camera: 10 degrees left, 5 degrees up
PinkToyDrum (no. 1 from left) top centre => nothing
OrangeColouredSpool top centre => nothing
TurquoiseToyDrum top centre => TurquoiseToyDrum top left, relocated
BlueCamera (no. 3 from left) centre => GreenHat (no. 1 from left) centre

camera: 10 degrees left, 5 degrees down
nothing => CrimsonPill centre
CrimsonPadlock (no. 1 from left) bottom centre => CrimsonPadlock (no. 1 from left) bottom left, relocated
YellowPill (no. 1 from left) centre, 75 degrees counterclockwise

=====

— Instructions to follow —
Without any change, reproduce the data in full.

— Solution to the exercise —
camera: 10 degrees left, 5 degrees up
PinkToyDrum (no. 1 from left) top centre => nothing
OrangeColouredSpool top centre => nothing
TurquoiseToyDrum top centre => TurquoiseToyDrum top left, relocated
BlueCamera (no. 3 from left) centre => GreenHat (no. 1 from left) centre

camera: 10 degrees left, 5 degrees down
nothing => CrimsonPill centre
CrimsonPadlock (no. 1 from left) bottom centre => CrimsonPadlock (no. 1 from left) bottom left, relocated
YellowPill (no. 1 from left) centre, 75 degrees counterclockwise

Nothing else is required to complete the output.